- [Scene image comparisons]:

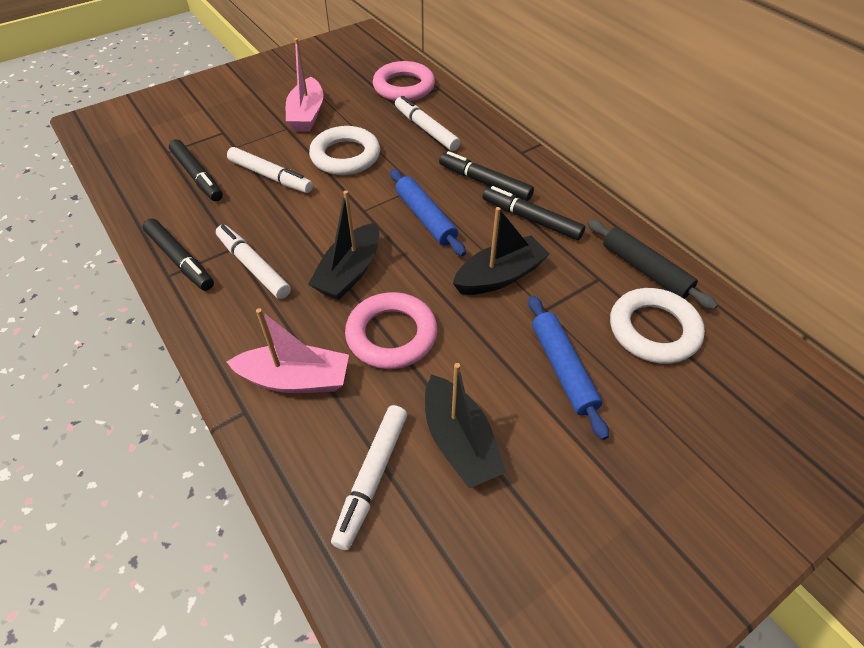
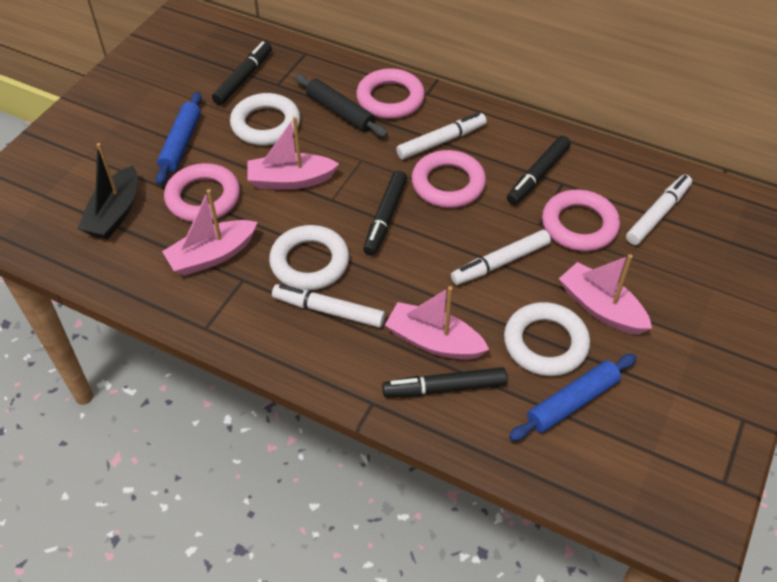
black boat: 3 -> 1
pink boat: 2 -> 4
pink ring: 2 -> 4
white ring: 2 -> 3

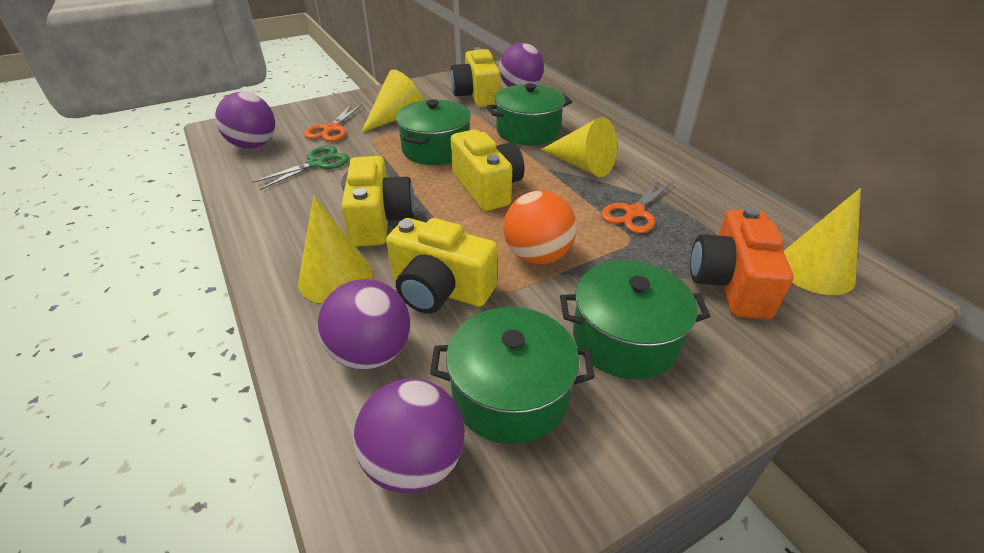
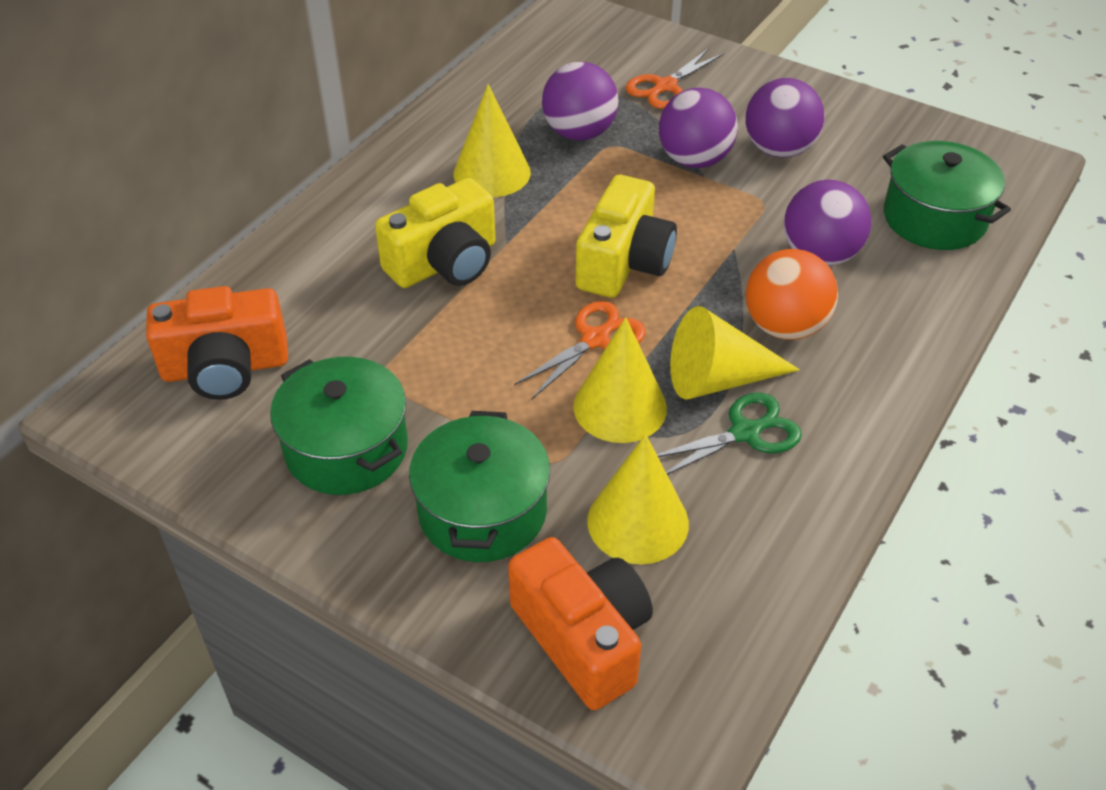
green pot: 4 -> 3
orange camera: 1 -> 2
yellow camera: 4 -> 2

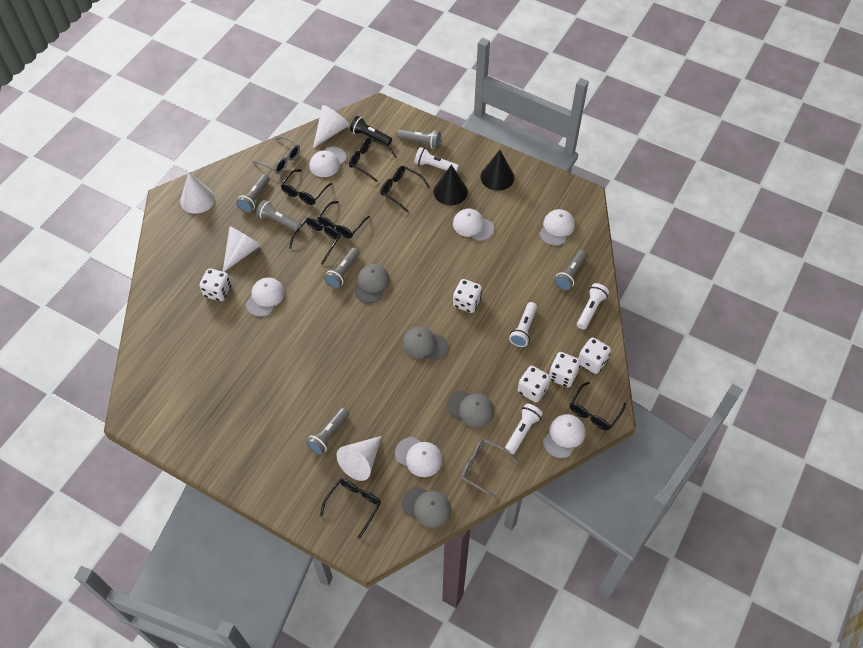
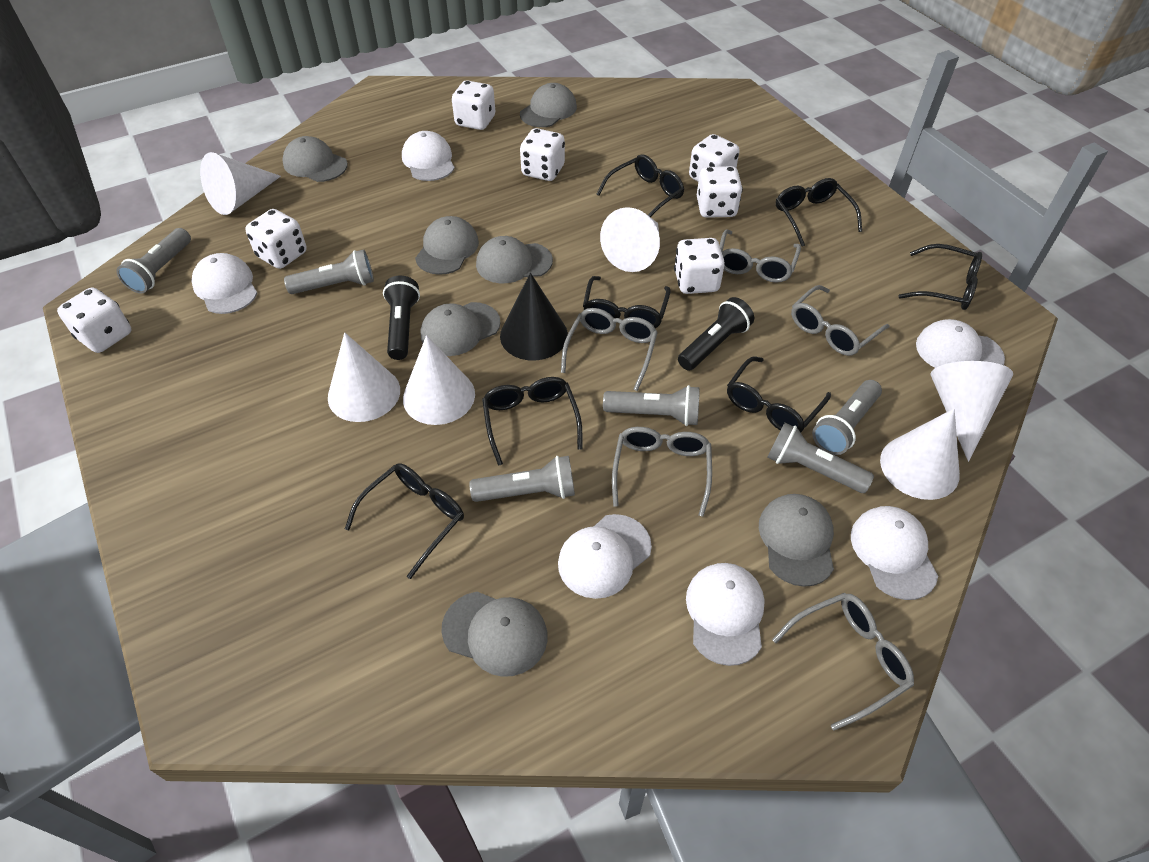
black cone: 2 -> 1
black flashlight: 1 -> 2
grey cap: 4 -> 7
grey glasses: 2 -> 5
white cone: 4 -> 6
white dice: 5 -> 7
white flashlight: 4 -> 0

- [What you should do]: The answer must be every line of the entries that includes the word "black".

- [Exercise result]:
black boat: 3 -> 1
black cone: 2 -> 1
black flashlight: 1 -> 2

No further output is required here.